Spatial object tracking data:
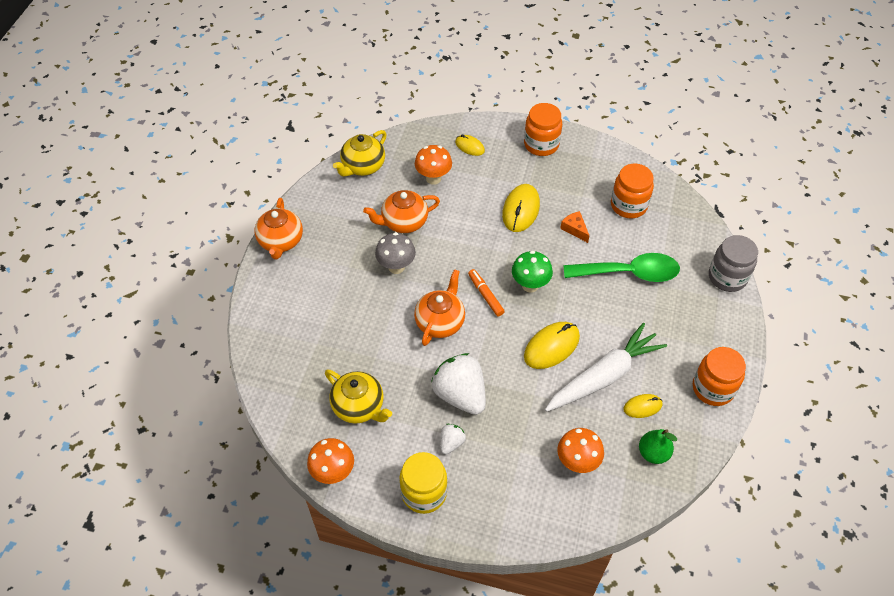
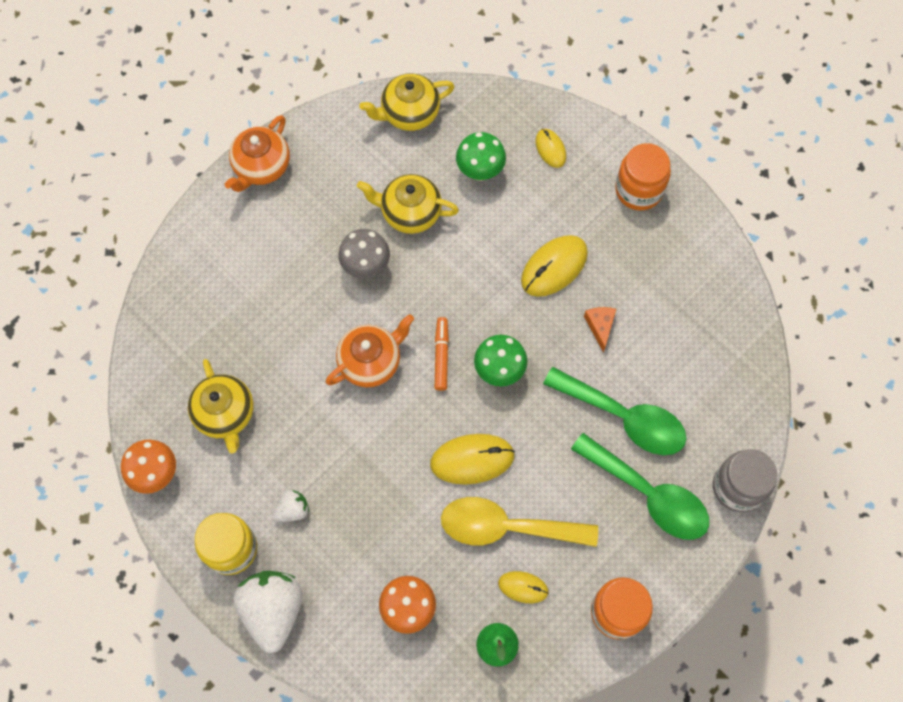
camera: 30 degrees right, 15 degrees up
(403, 222) = (410, 212): orange teapot -> yellow teapot
(433, 178) = (480, 171): orange mushroom -> green mushroom
(460, 394) = (337, 460): white strawberry -> white strawberry (273, 610)
(604, 376) = (506, 527): white carrot -> yellow spoon
(628, 205) = (687, 329): orange jar -> none
(678, 309) = (649, 495): none -> green spoon

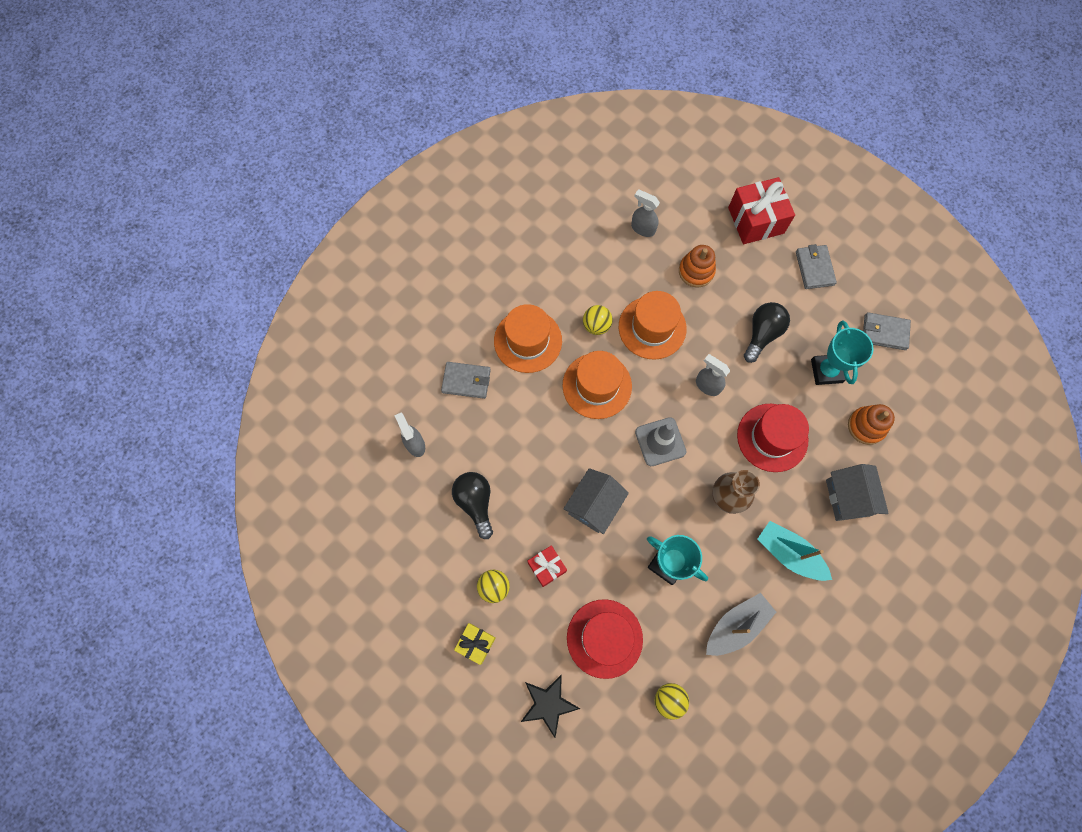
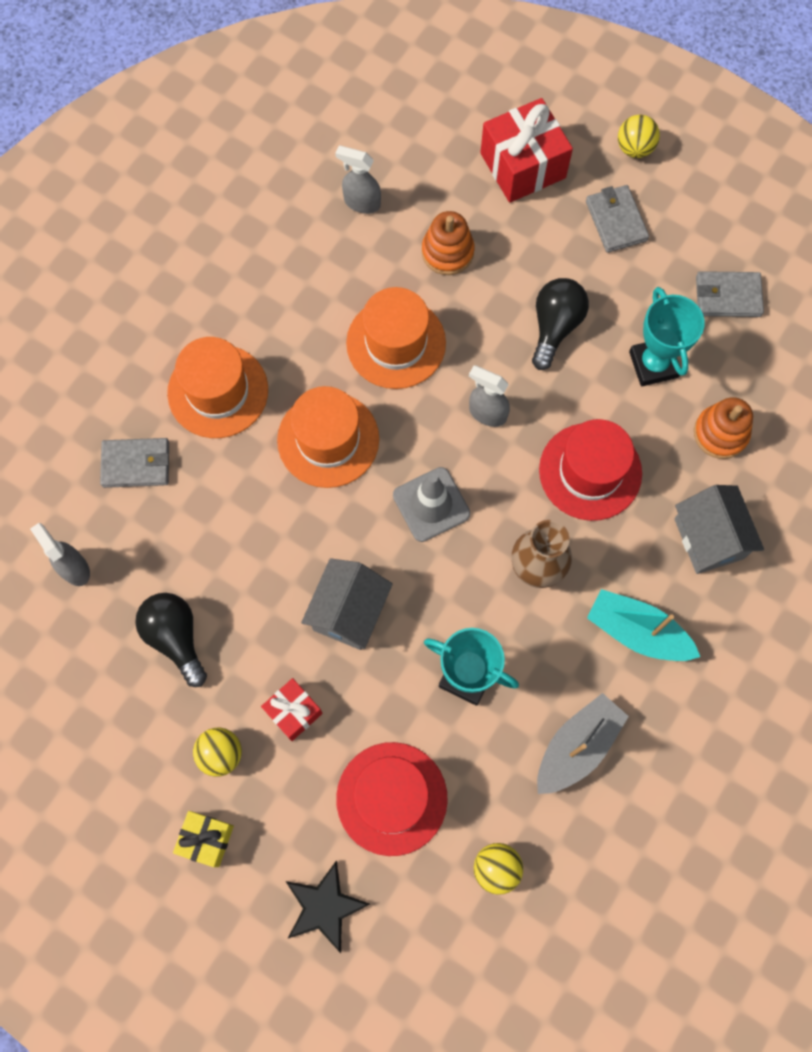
camera: 10 degrees left, 0 degrees up
(596, 325) = (315, 353): yellow ball -> yellow ball (634, 148)

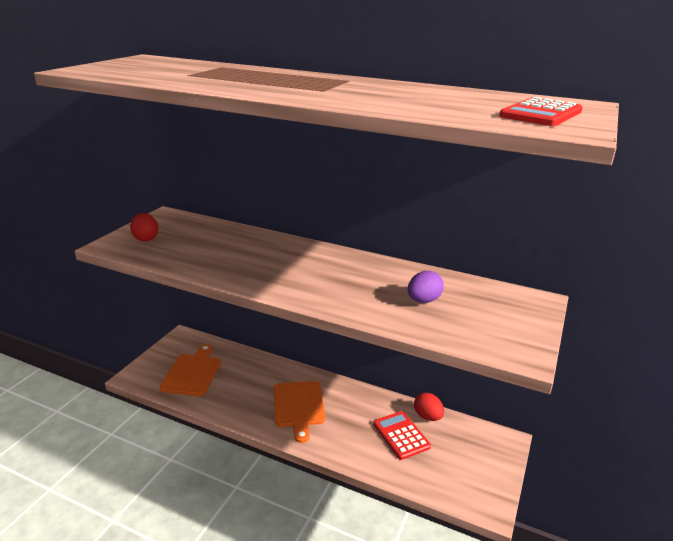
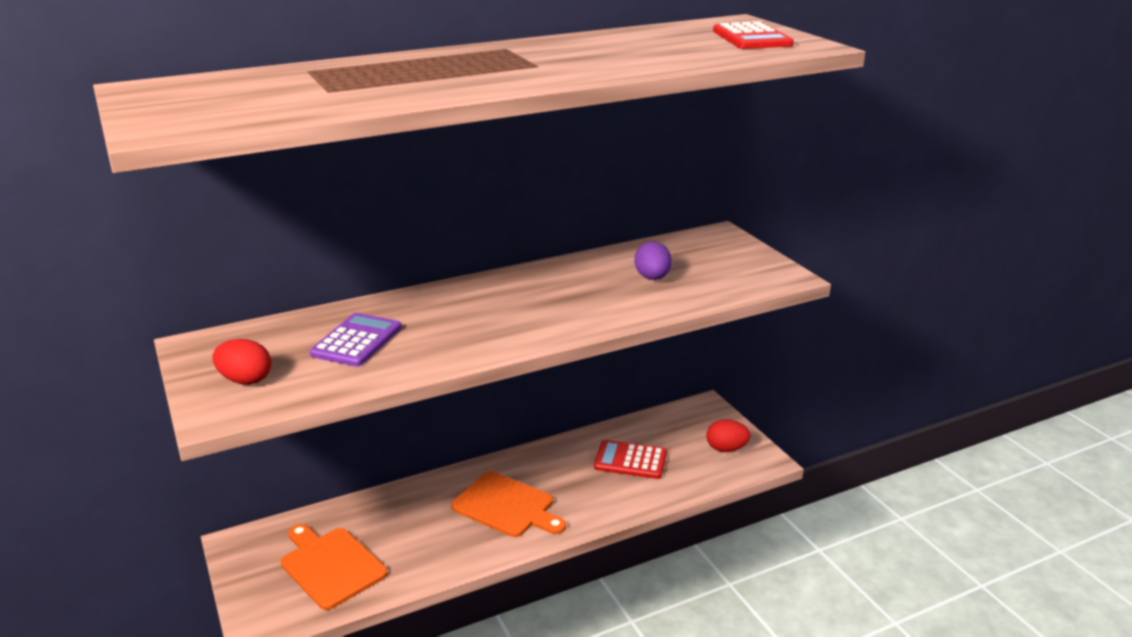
camera: 50 degrees left, 0 degrees up
(215, 246) = (356, 341): none -> purple calculator
(427, 416) = (625, 431): red egg -> red egg (726, 449)

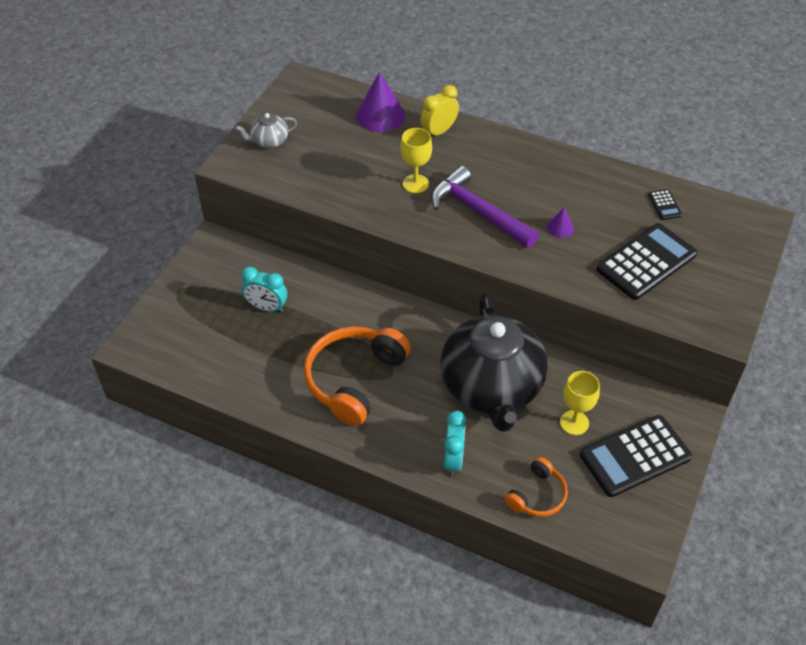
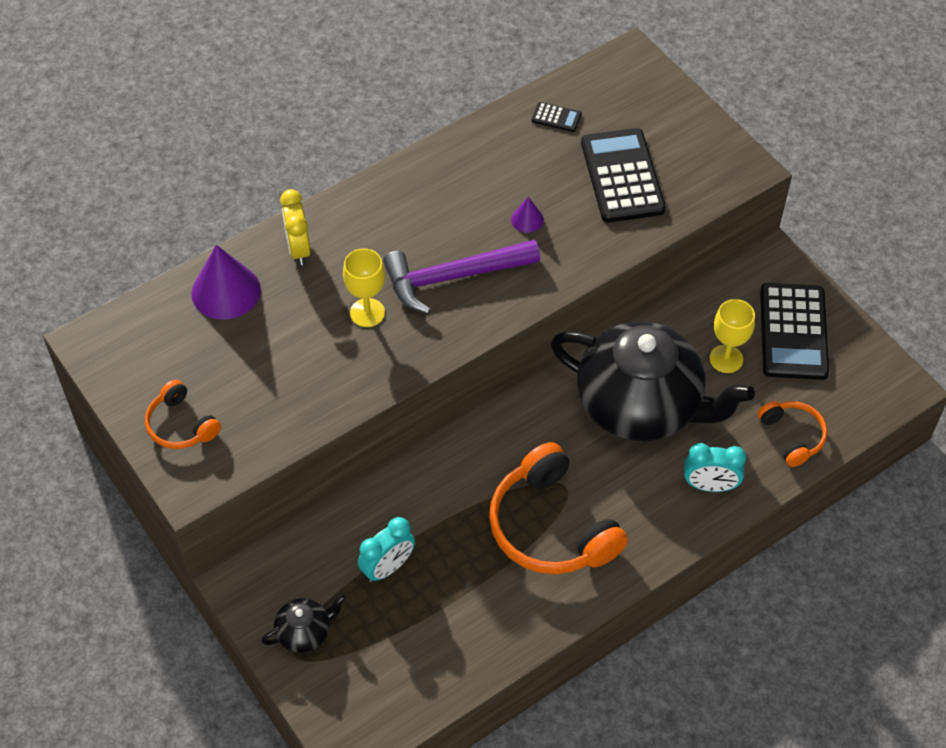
camera: 60 degrees left, 5 degrees up
(196, 289) = (304, 632): none -> black teapot
(269, 141) = (181, 425): grey teapot -> orange headphones
(453, 459) = (710, 486): turquoise clock -> turquoise clock turned 150 degrees clockwise

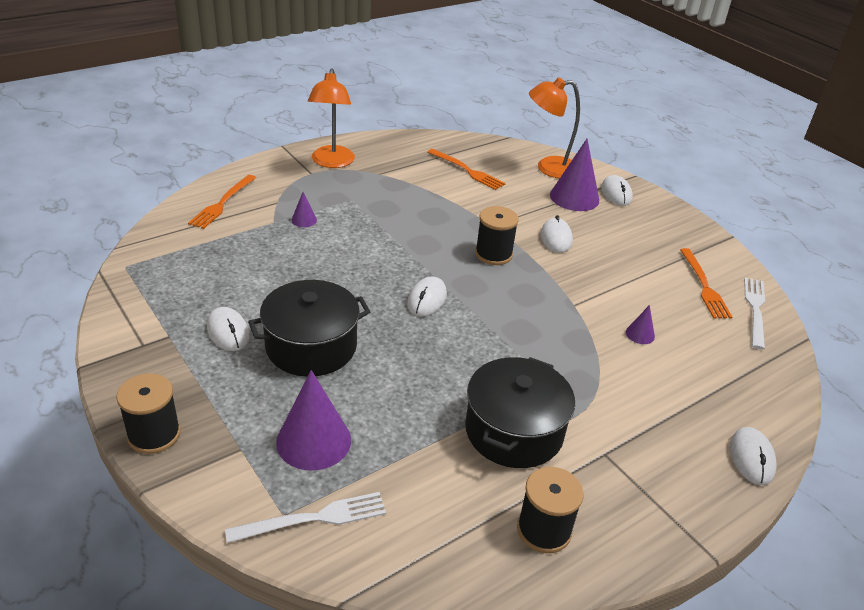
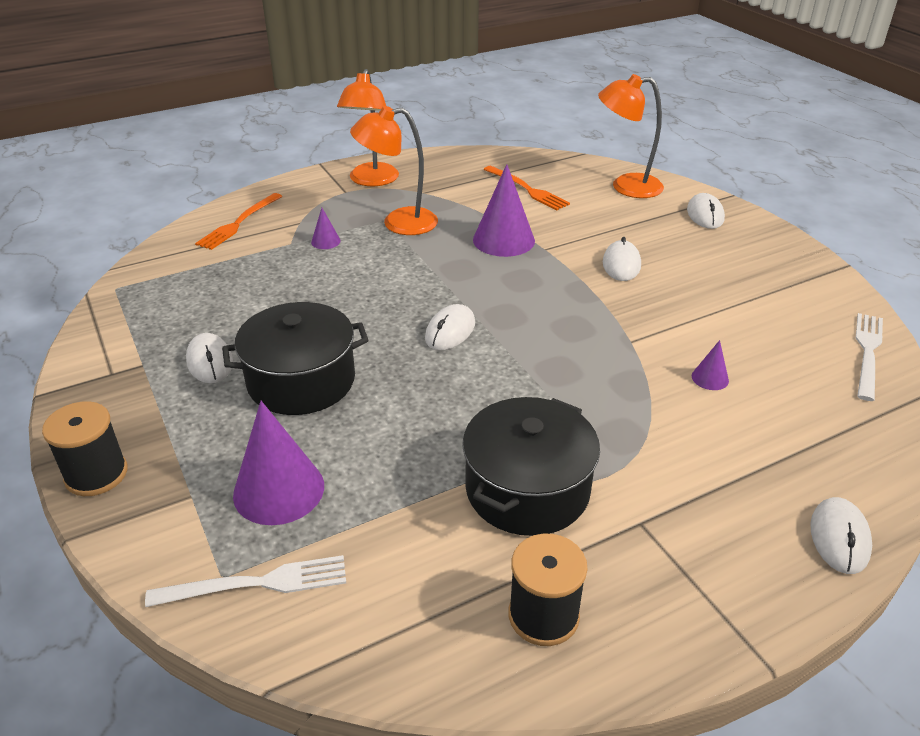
camera: 10 degrees right, 0 degrees up
(363, 202) = (398, 223): none -> orange lamp
(493, 254) = (541, 281): black spool -> none
(574, 197) = (652, 219): purple cone -> purple cone (503, 240)
(704, 286) = (802, 322): orange fork -> none

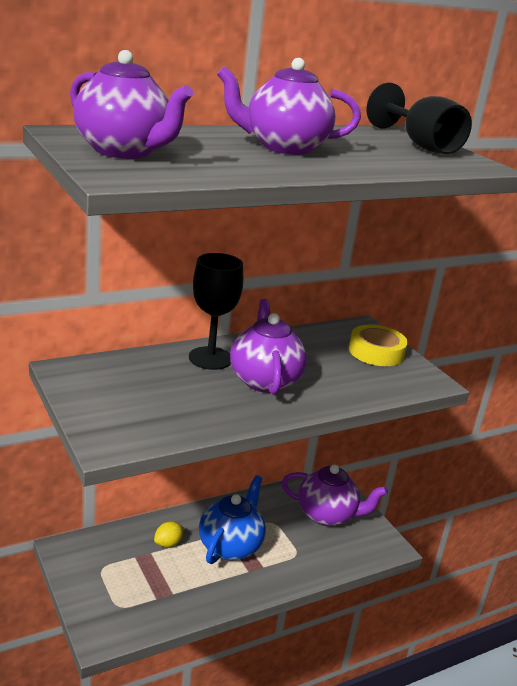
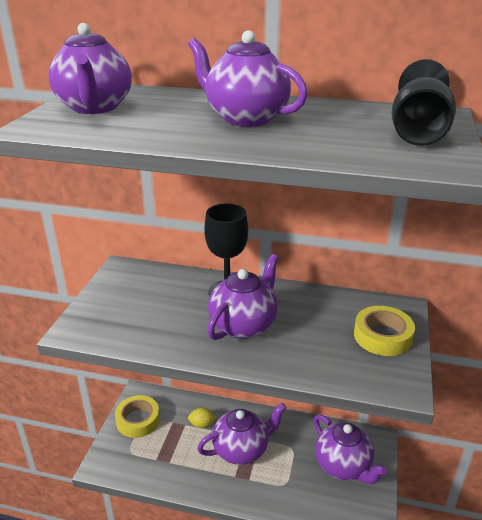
camera: 45 degrees right, 5 degrees up
(93, 573) = (138, 420): none -> yellow tape
(230, 545) = (242, 449): blue teapot -> purple teapot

What the exercise asks:
Write out exactly the lines beginning with the line that holds "(460, 394) = (337, 460): white" and ending with the final line of the data, both ends included, without the pictures.

Your response:
(460, 394) = (337, 460): white strawberry -> white strawberry (273, 610)
(604, 376) = (506, 527): white carrot -> yellow spoon
(628, 205) = (687, 329): orange jar -> none
(678, 309) = (649, 495): none -> green spoon

camera: 10 degrees left, 0 degrees up
(596, 325) = (315, 353): yellow ball -> yellow ball (634, 148)

camera: 50 degrees left, 0 degrees up
(215, 246) = (356, 341): none -> purple calculator
(427, 416) = (625, 431): red egg -> red egg (726, 449)

camera: 60 degrees left, 5 degrees up
(196, 289) = (304, 632): none -> black teapot
(269, 141) = (181, 425): grey teapot -> orange headphones
(453, 459) = (710, 486): turquoise clock -> turquoise clock turned 150 degrees clockwise

camera: 10 degrees right, 0 degrees up
(363, 202) = (398, 223): none -> orange lamp
(493, 254) = (541, 281): black spool -> none
(574, 197) = (652, 219): purple cone -> purple cone (503, 240)
(704, 286) = (802, 322): orange fork -> none

camera: 45 degrees right, 5 degrees up
(93, 573) = (138, 420): none -> yellow tape
(230, 545) = (242, 449): blue teapot -> purple teapot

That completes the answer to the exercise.